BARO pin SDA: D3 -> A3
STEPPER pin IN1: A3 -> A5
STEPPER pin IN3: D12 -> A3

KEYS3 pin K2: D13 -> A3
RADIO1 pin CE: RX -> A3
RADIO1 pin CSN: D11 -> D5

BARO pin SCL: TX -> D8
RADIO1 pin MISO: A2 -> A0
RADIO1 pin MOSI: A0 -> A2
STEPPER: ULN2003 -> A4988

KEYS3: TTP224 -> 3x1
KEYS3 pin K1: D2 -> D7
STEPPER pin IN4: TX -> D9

────

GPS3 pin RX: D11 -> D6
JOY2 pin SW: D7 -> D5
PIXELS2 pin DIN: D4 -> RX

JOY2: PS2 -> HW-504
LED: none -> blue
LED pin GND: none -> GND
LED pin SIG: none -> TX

────

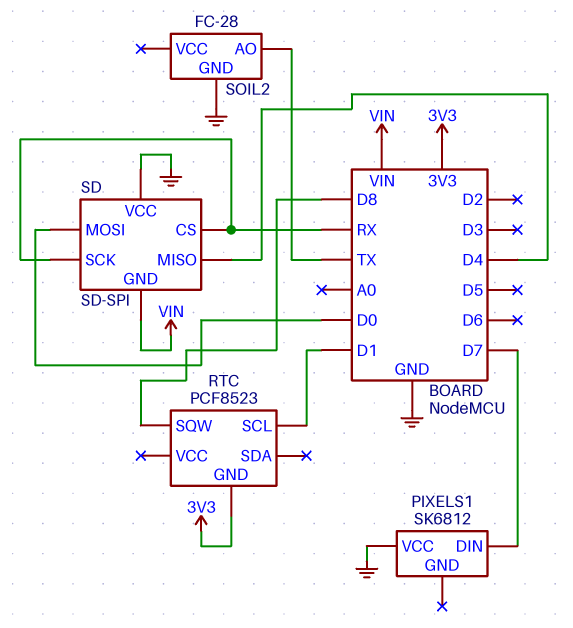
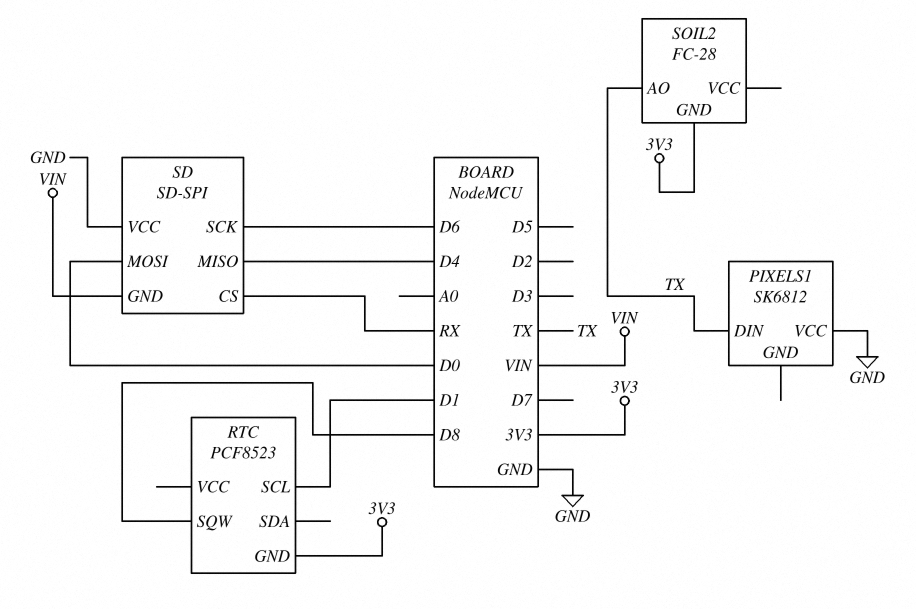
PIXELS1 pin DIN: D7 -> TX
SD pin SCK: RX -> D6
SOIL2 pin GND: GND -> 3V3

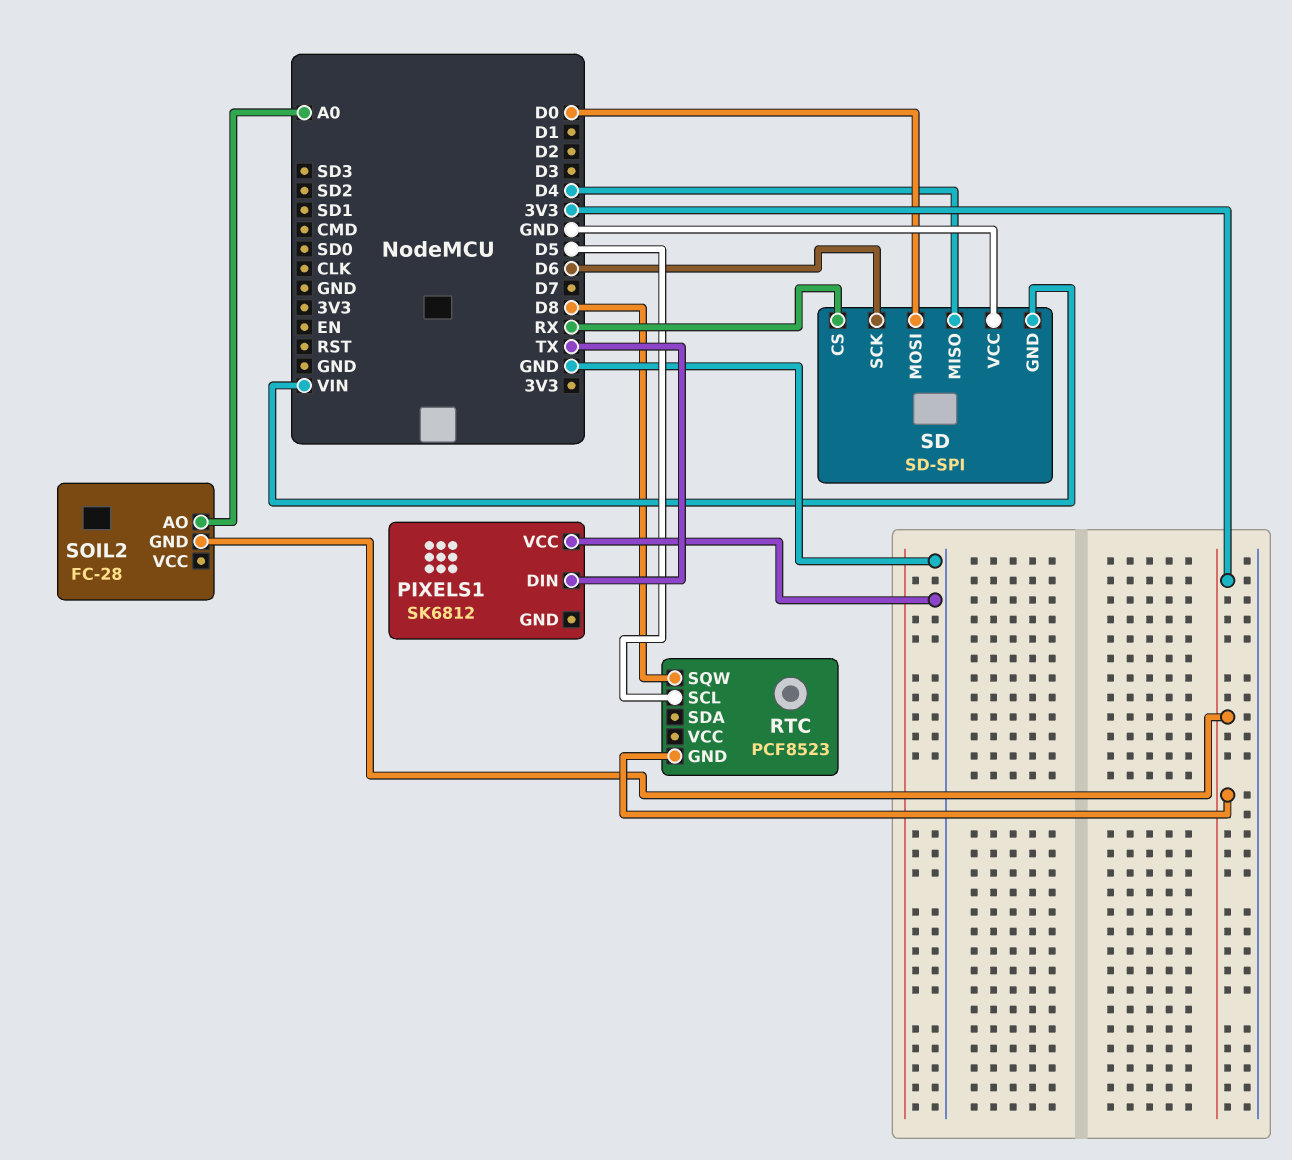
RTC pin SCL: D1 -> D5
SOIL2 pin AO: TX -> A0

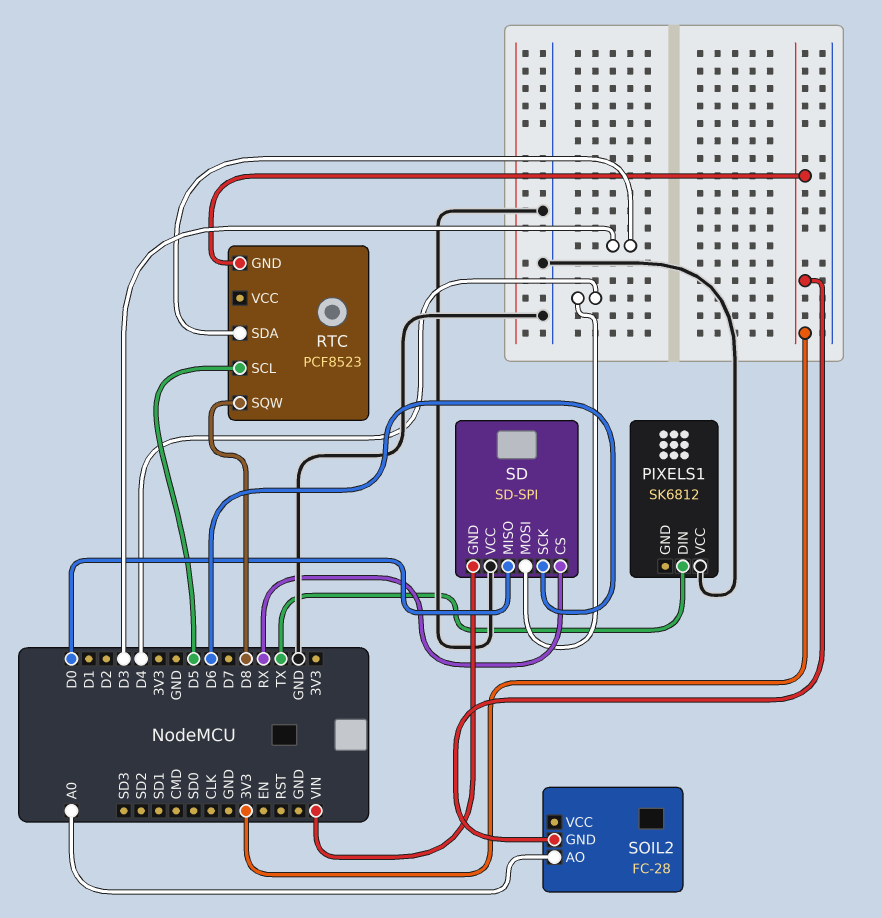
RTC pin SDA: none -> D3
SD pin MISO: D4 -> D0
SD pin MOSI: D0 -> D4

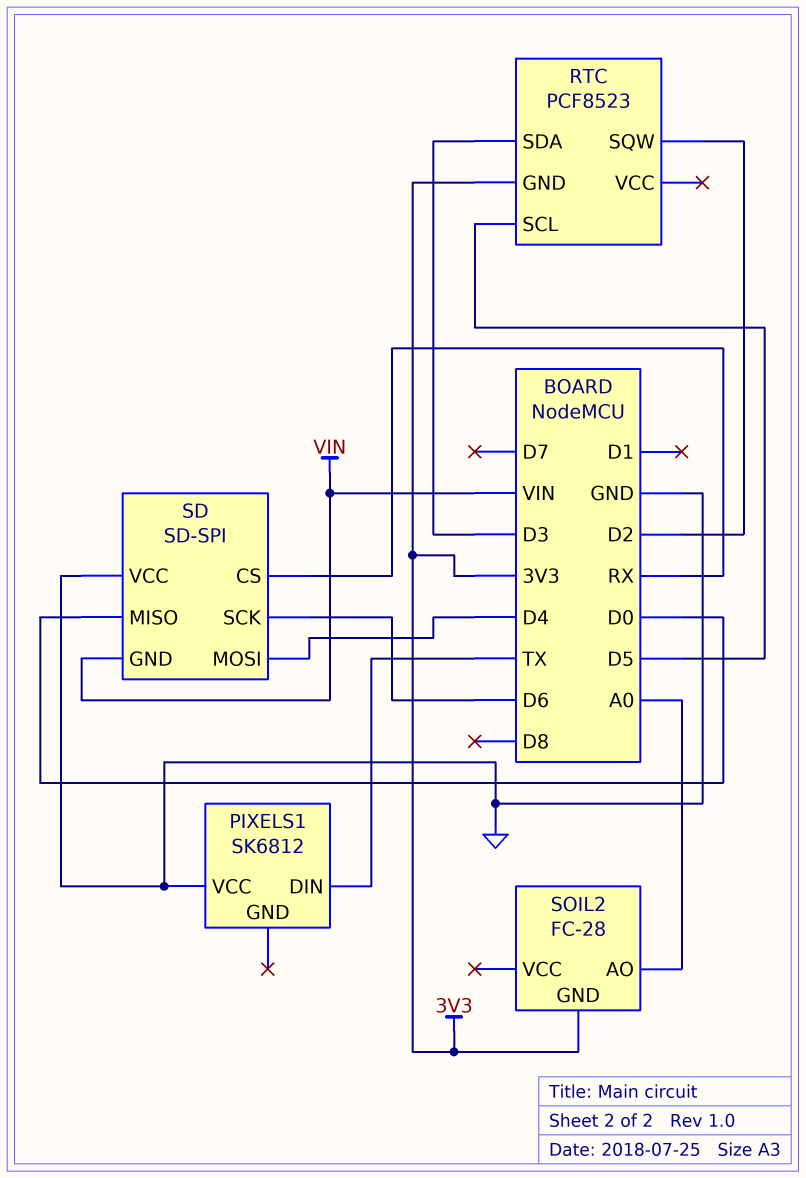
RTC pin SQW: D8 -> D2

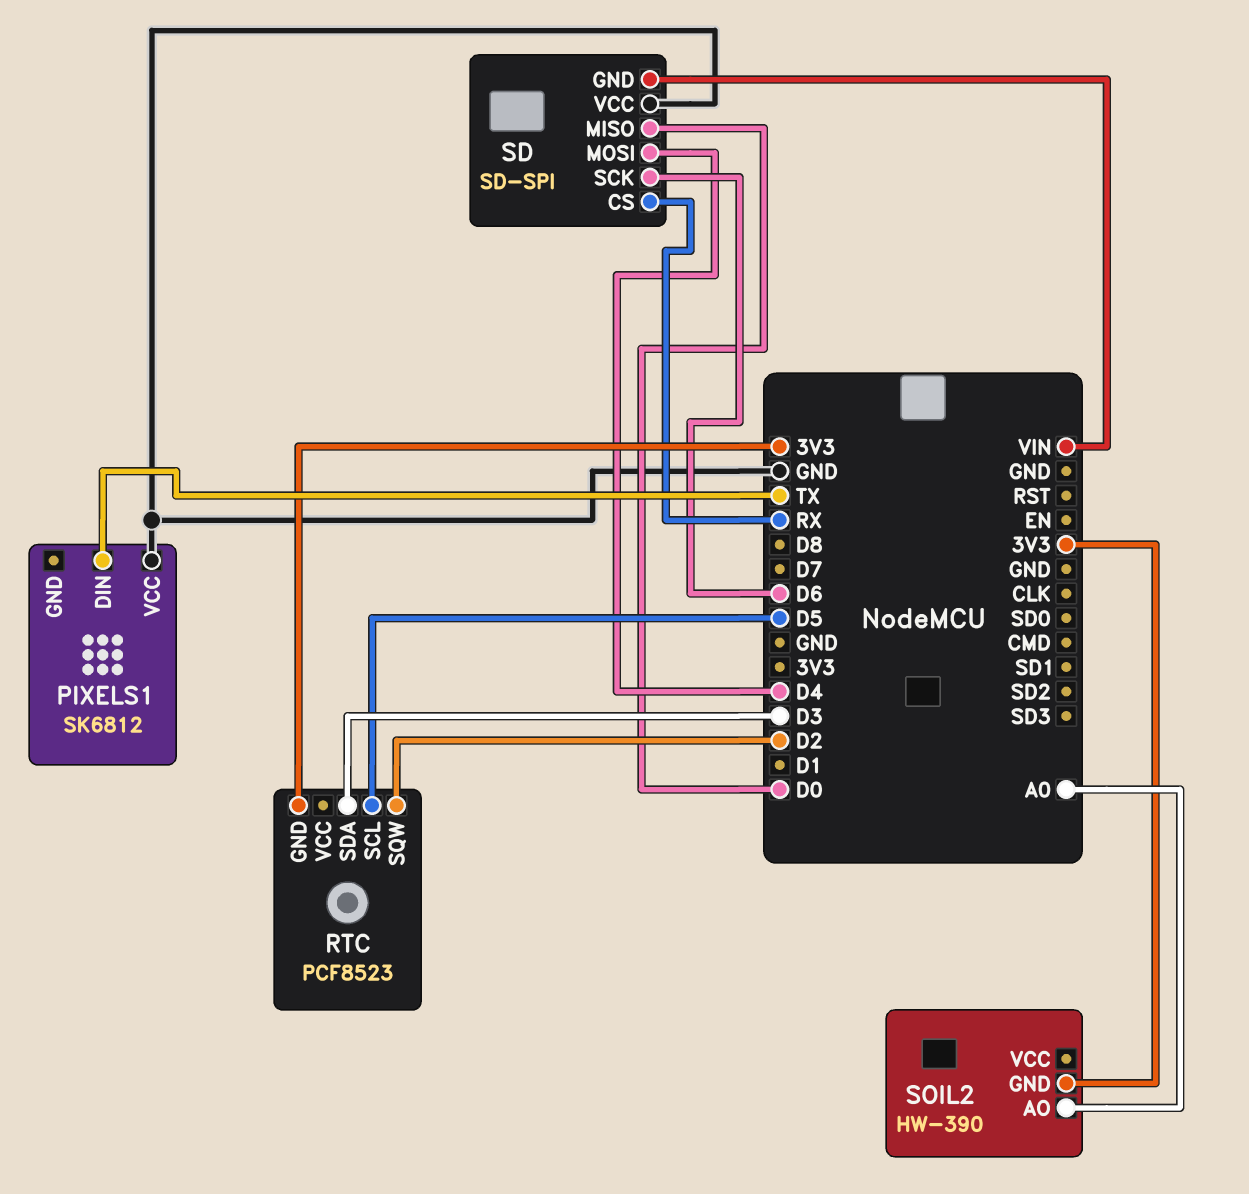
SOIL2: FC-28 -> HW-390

────

#### DIRECTIONS FOR THIS TASK:
Copy each line of the preceding data that contains the string "STEPPER".

#### FINAL ANSWER:
STEPPER pin IN1: A3 -> A5
STEPPER pin IN3: D12 -> A3
STEPPER: ULN2003 -> A4988
STEPPER pin IN4: TX -> D9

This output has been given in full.